= PROBLEM DESCRIPTION =
Each line holding the word "yellow" must appear in the answer, copied from the entries.
[Opening RECORD EXCERPTS section]
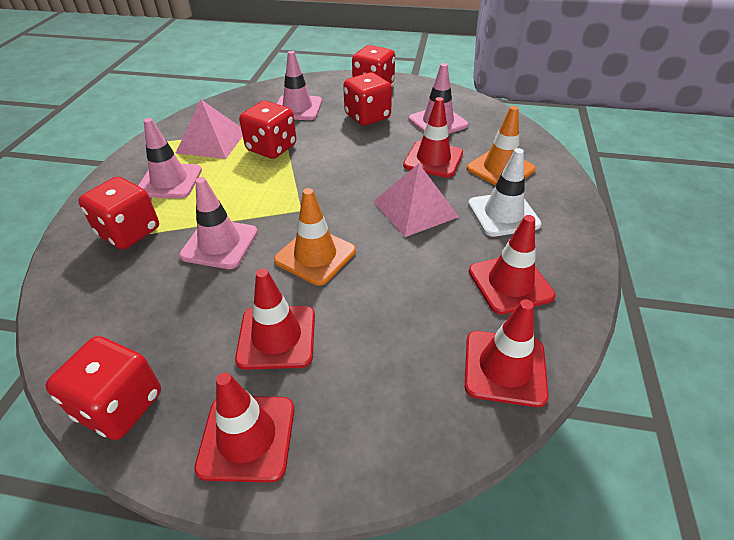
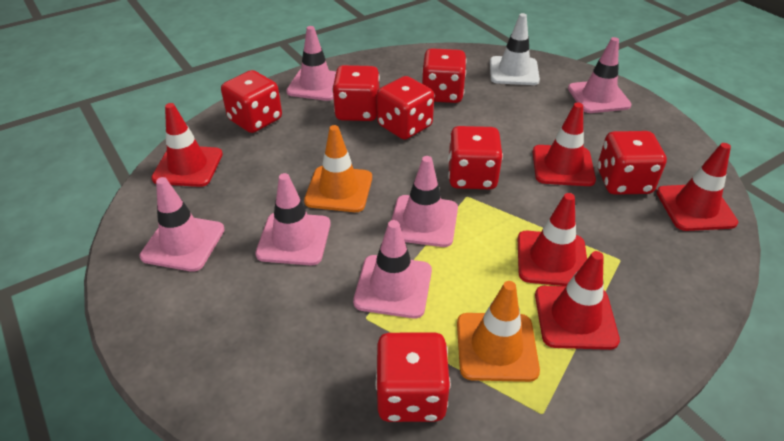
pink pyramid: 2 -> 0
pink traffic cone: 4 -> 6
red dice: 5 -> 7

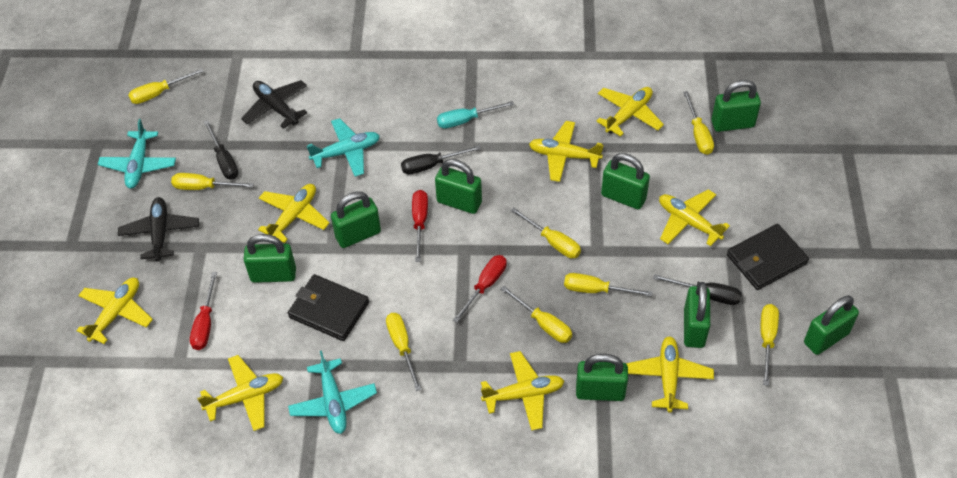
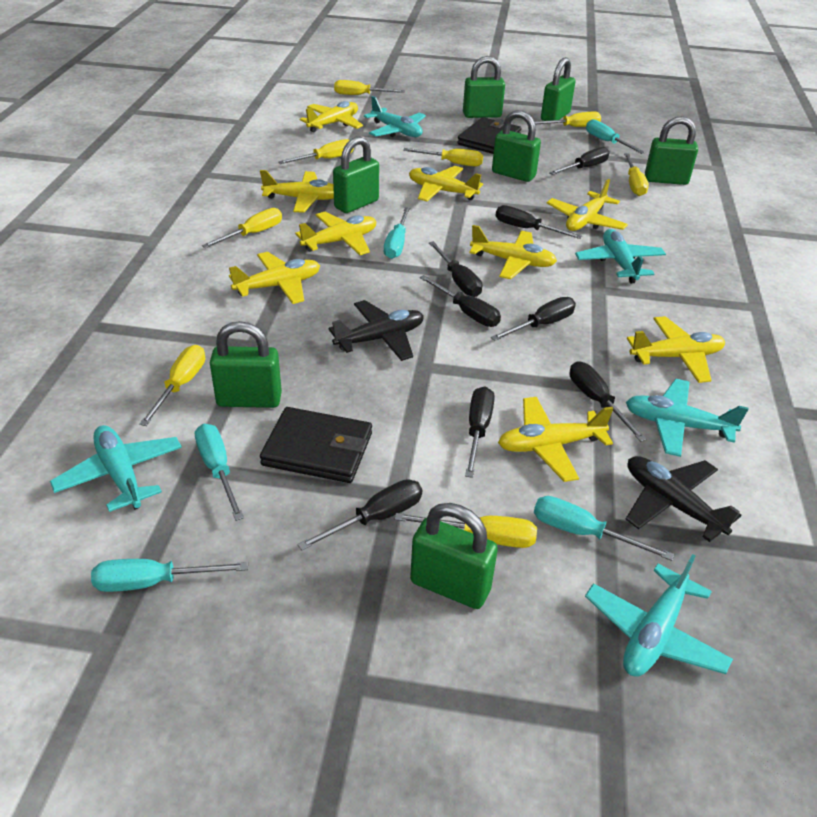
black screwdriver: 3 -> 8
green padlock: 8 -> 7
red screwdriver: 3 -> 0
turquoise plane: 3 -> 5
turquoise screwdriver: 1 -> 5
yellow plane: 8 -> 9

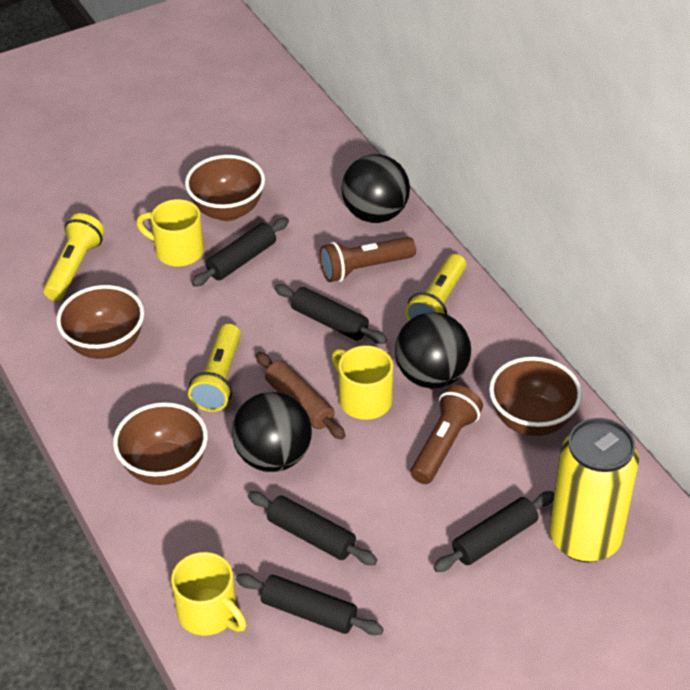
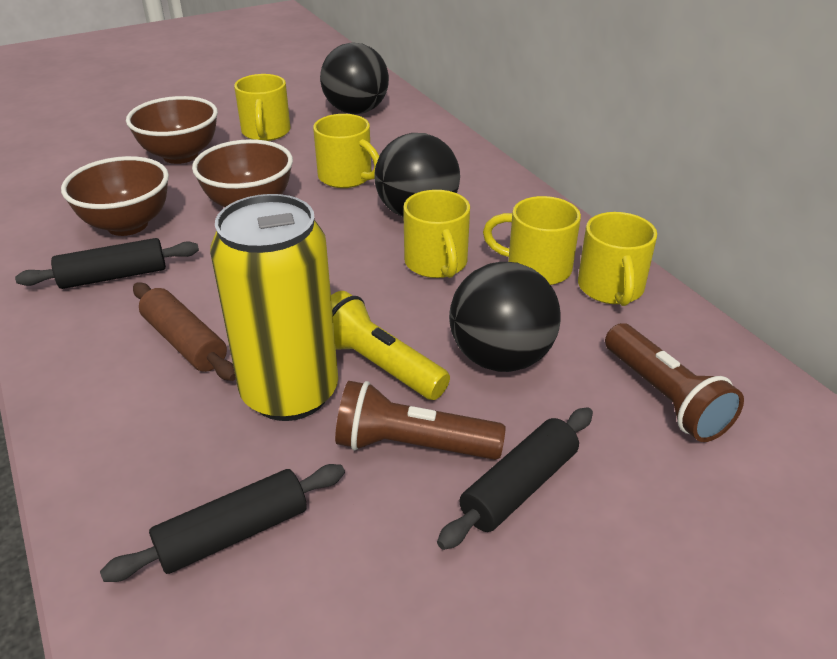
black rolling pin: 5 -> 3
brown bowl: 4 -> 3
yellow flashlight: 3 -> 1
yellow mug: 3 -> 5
[Closing RECORD EXCERPTS section]
[Opening RECORD EXCERPTS section]
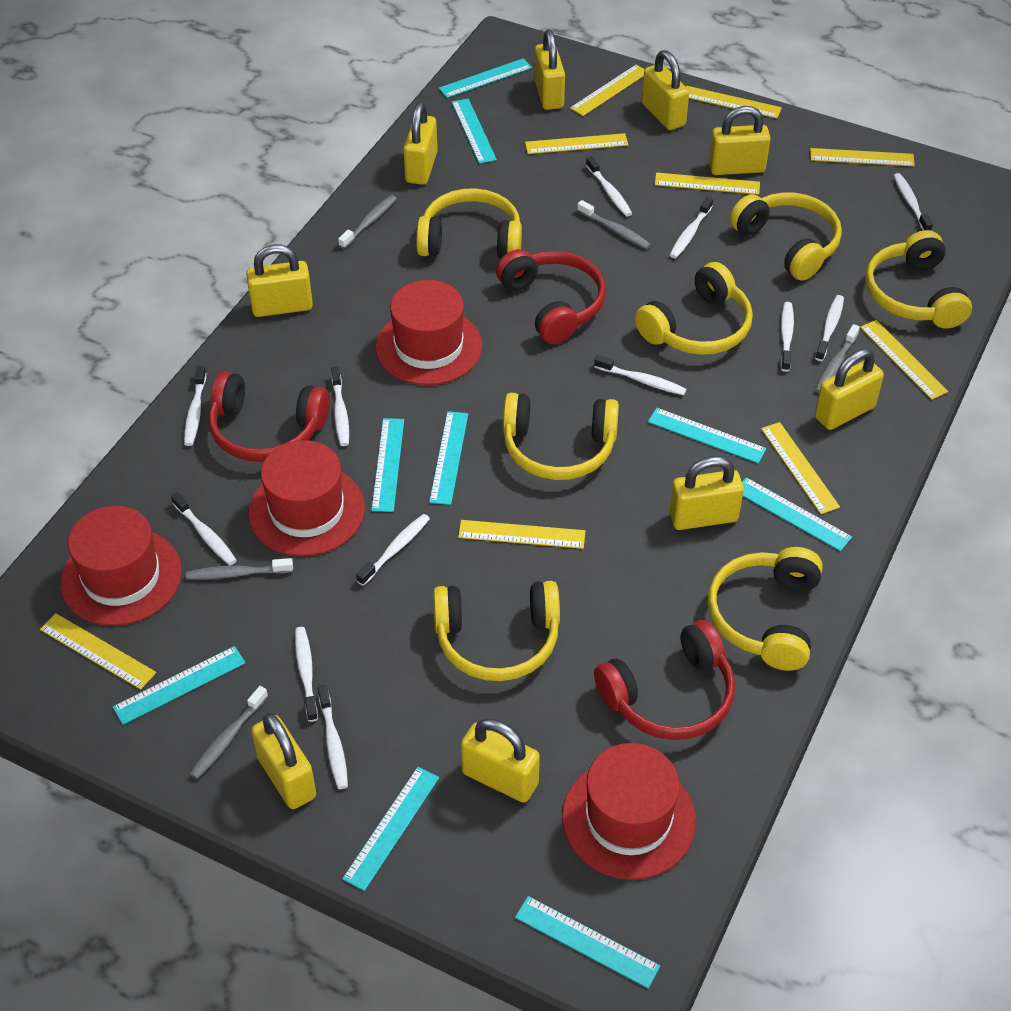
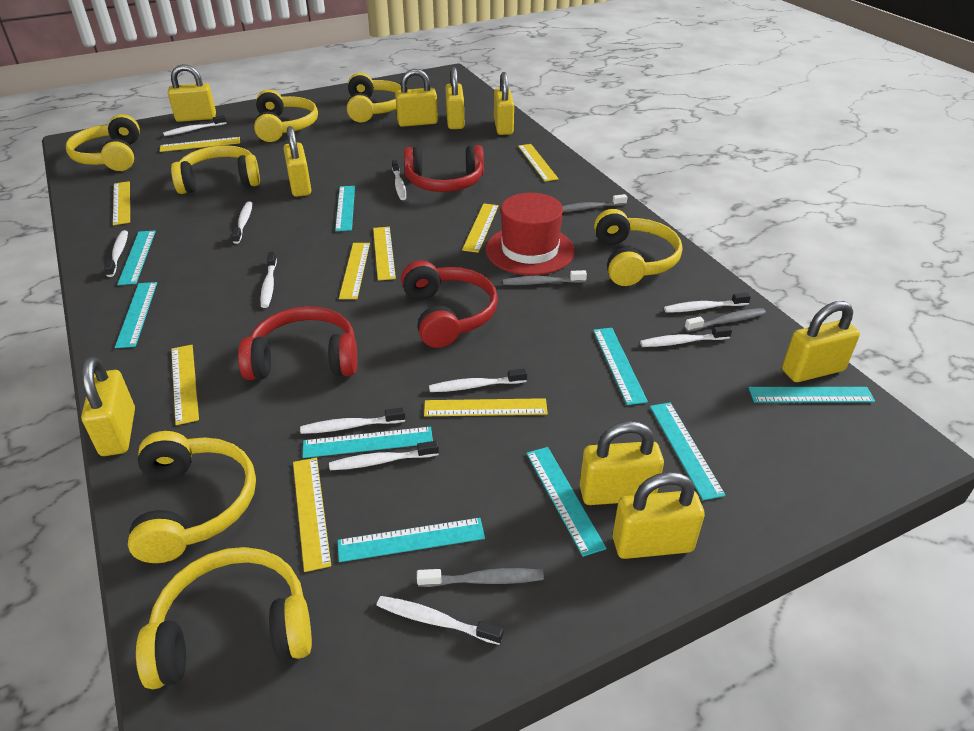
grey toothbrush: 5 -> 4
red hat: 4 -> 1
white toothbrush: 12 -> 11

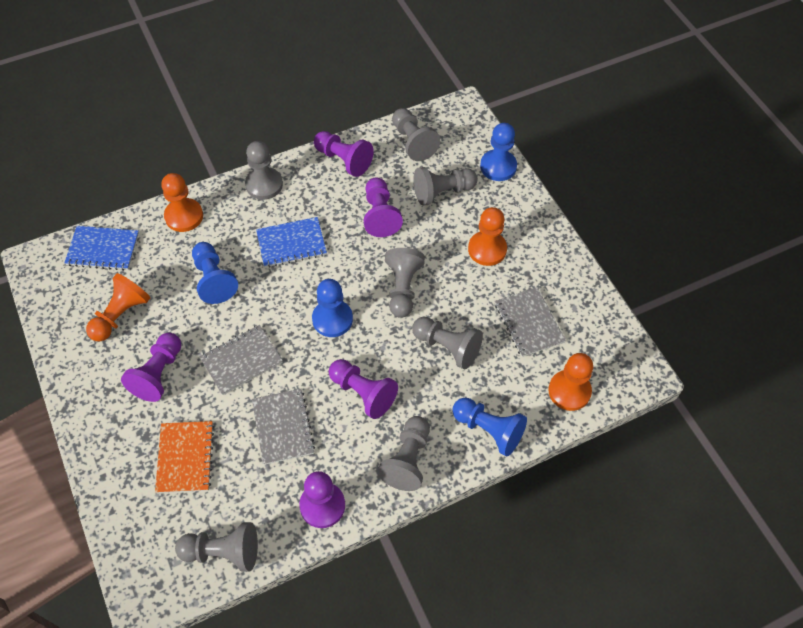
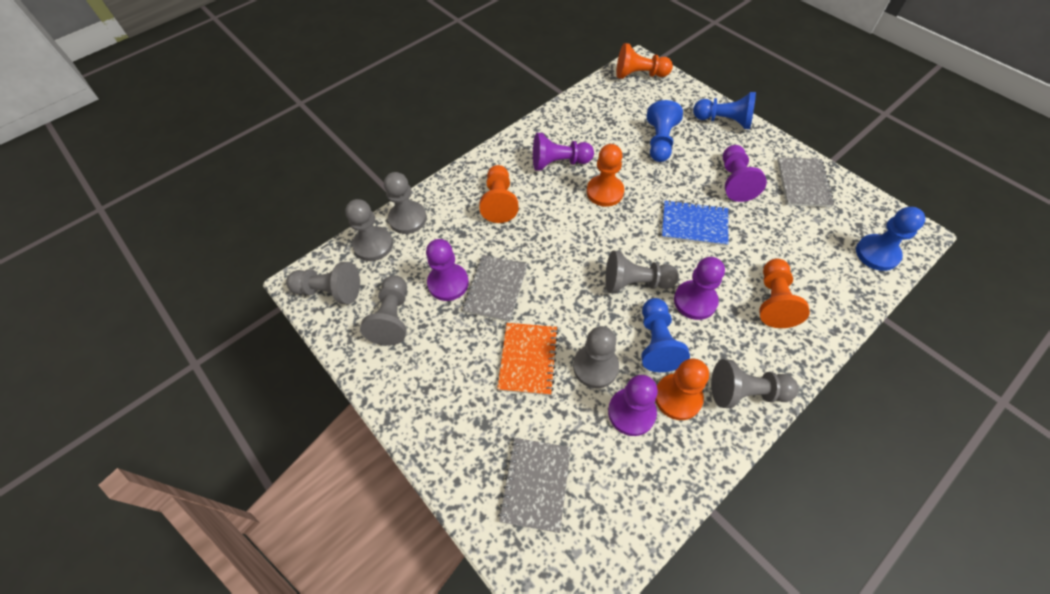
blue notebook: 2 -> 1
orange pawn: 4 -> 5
[Closing RECORD EXCERPTS section]
= SOLUTION =
yellow plane: 8 -> 9
yellow flashlight: 3 -> 1
yellow mug: 3 -> 5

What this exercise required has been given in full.